Once the line containing "white hourglass: 1 -> 3" is located in the records below, repeat it and all lines that follow it exactly, leaving out any picture.

Start of DATASET EXTRACT

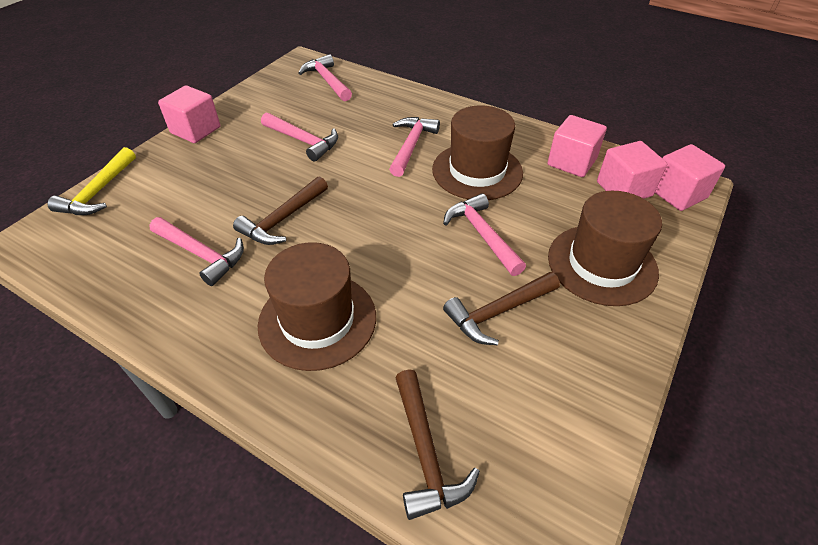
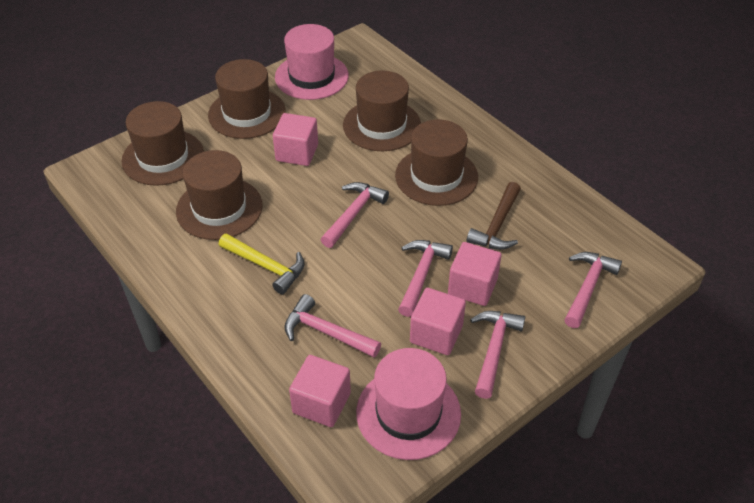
brown hammer: 3 -> 1
brown hat: 3 -> 5
pink hat: 0 -> 2

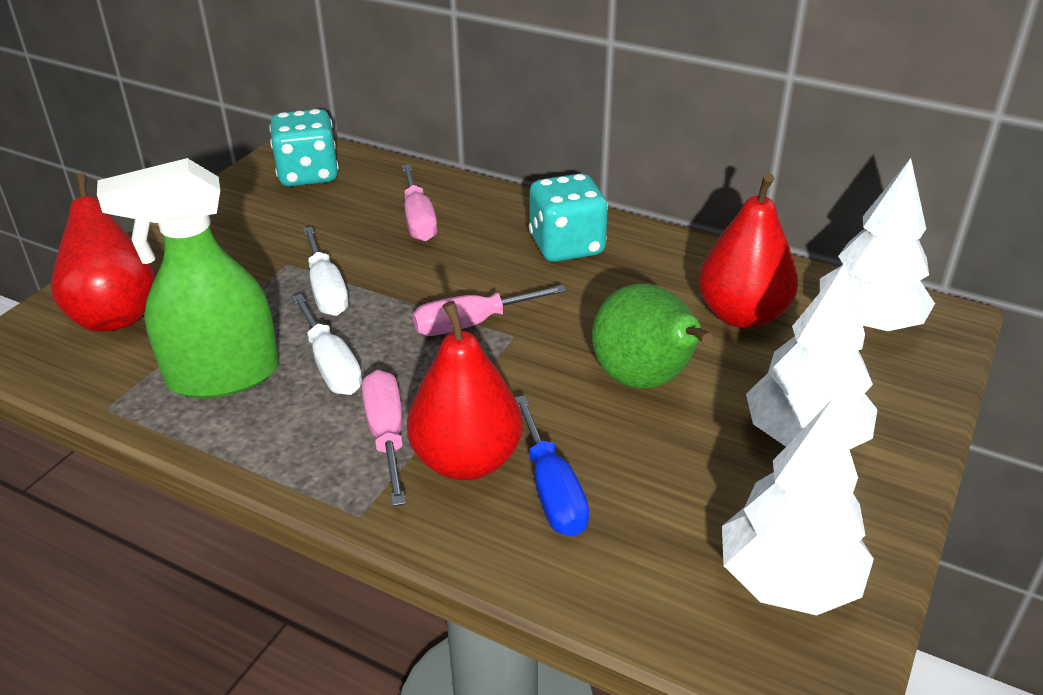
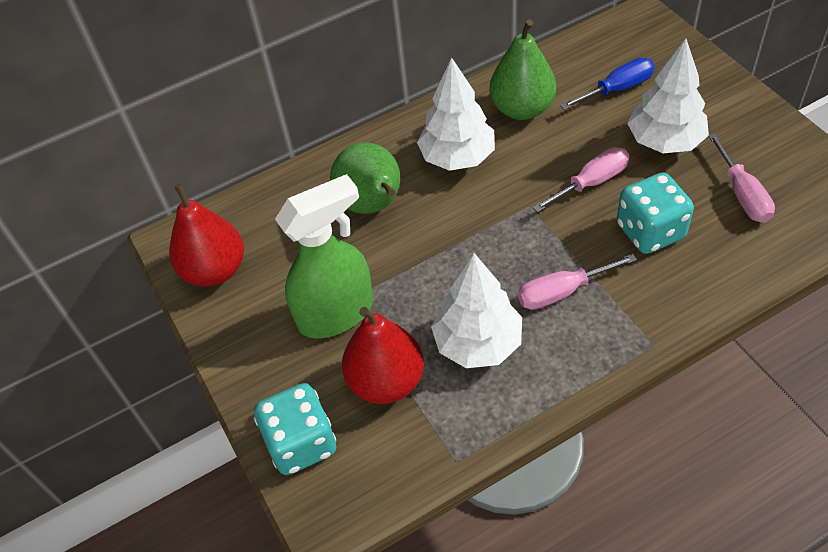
green pear: 1 -> 2
red pear: 3 -> 2
white screwdriver: 2 -> 0

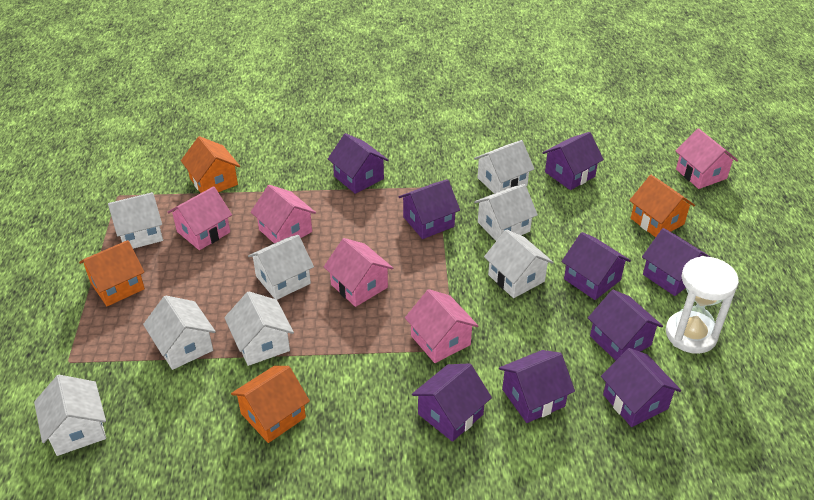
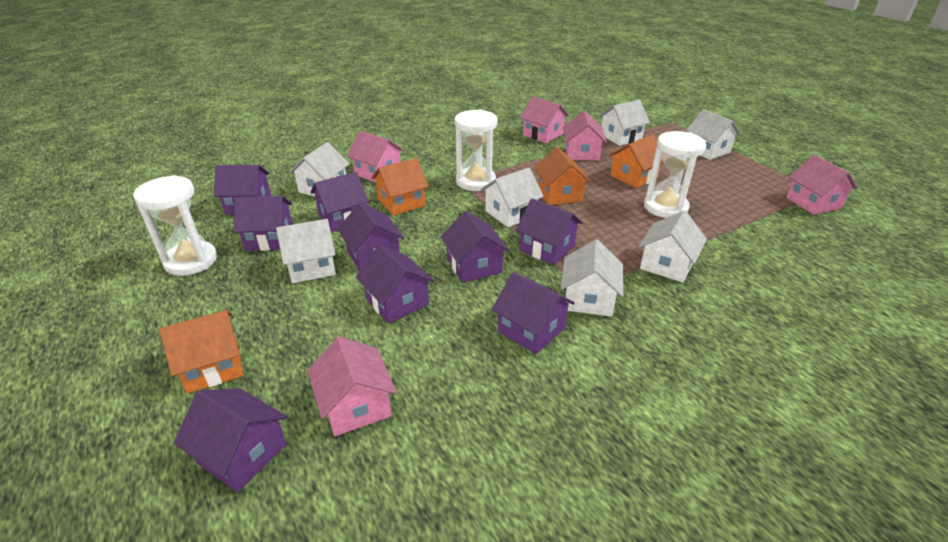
white hourglass: 1 -> 3
white house: 8 -> 7

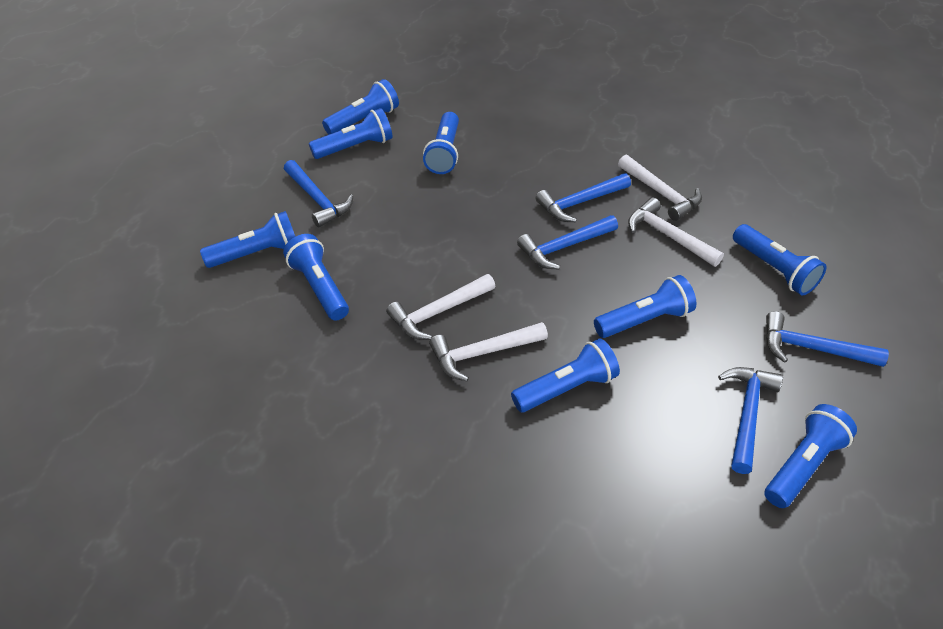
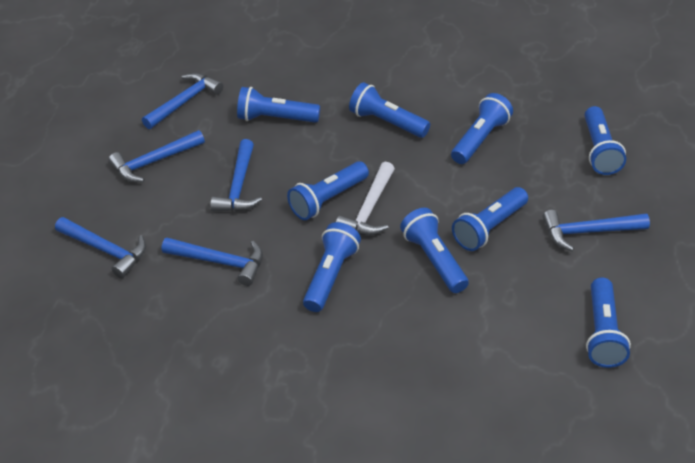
blue hammer: 5 -> 6
white hammer: 4 -> 1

End of DATASET EXTRACT

EXPECTED ANSWER:
white hourglass: 1 -> 3
white house: 8 -> 7

blue hammer: 5 -> 6
white hammer: 4 -> 1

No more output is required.